** TASK DATA follows **

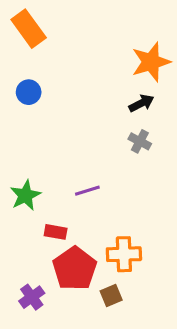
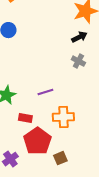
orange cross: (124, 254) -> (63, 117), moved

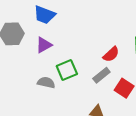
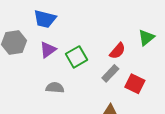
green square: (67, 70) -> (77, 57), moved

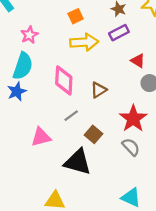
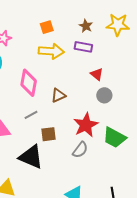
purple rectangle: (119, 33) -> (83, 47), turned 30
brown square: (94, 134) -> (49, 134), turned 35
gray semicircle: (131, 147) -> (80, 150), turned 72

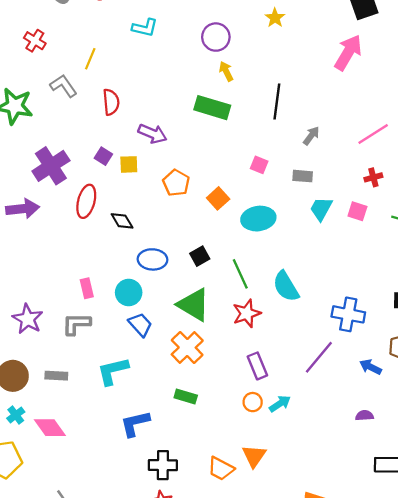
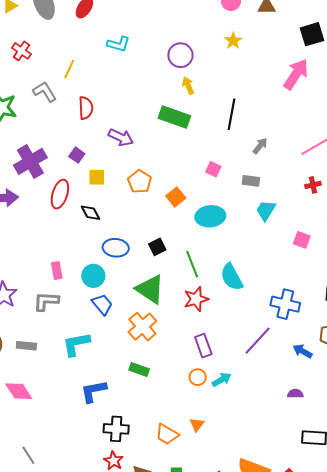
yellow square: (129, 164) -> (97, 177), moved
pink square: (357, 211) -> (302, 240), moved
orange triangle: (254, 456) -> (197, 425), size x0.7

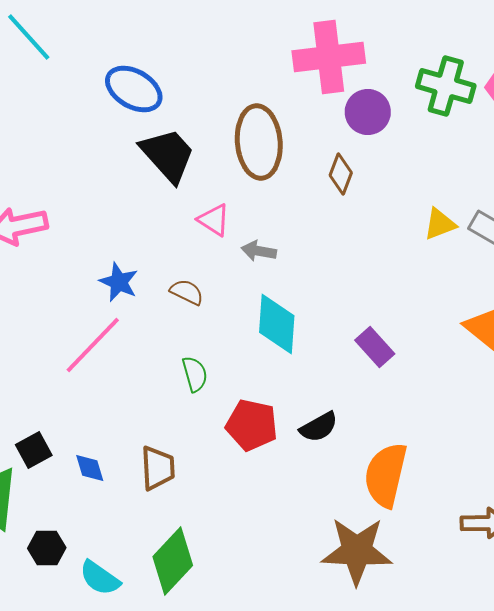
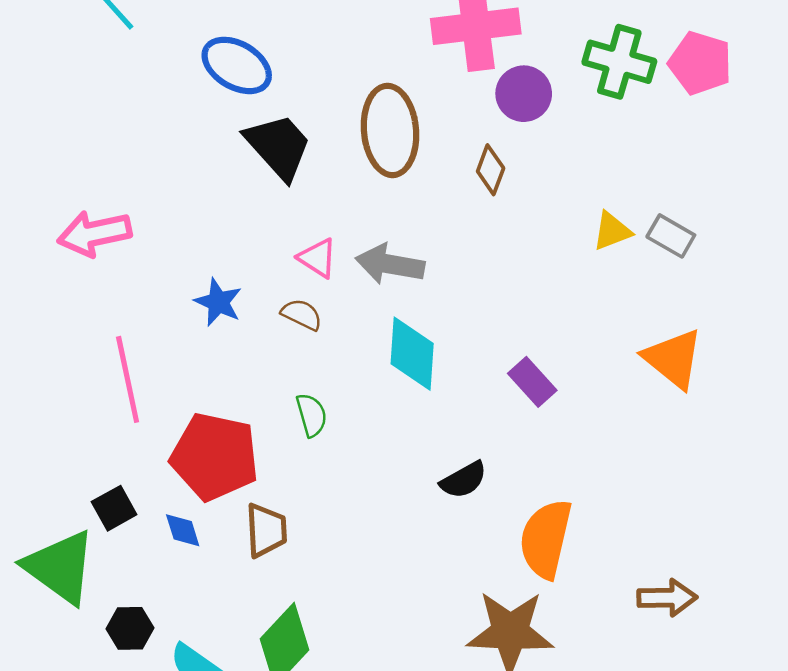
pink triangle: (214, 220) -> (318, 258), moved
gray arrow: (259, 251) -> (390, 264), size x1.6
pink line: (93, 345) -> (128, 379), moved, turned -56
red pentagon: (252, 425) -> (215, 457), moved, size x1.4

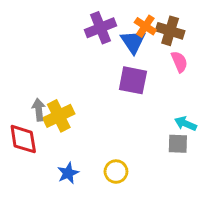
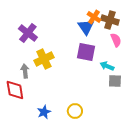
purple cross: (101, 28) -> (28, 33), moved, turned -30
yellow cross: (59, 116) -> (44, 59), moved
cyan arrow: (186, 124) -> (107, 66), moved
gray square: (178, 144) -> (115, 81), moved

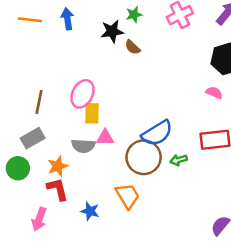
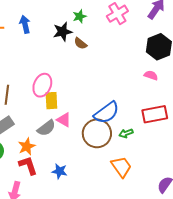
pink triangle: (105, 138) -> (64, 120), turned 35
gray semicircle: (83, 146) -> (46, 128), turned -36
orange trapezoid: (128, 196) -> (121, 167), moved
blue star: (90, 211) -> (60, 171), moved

** End of TASK DATA **

◆ **WHAT IS REQUIRED**
Every line from the one containing "pink line: (93, 345)" to the final line of the records must be transcribed exactly, both ends included, with the pictures left out.

◆ **ANSWER TO THIS TASK**
pink line: (93, 345) -> (128, 379), moved, turned -56
red pentagon: (252, 425) -> (215, 457), moved, size x1.4

purple cross: (101, 28) -> (28, 33), moved, turned -30
yellow cross: (59, 116) -> (44, 59), moved
cyan arrow: (186, 124) -> (107, 66), moved
gray square: (178, 144) -> (115, 81), moved

pink triangle: (105, 138) -> (64, 120), turned 35
gray semicircle: (83, 146) -> (46, 128), turned -36
orange trapezoid: (128, 196) -> (121, 167), moved
blue star: (90, 211) -> (60, 171), moved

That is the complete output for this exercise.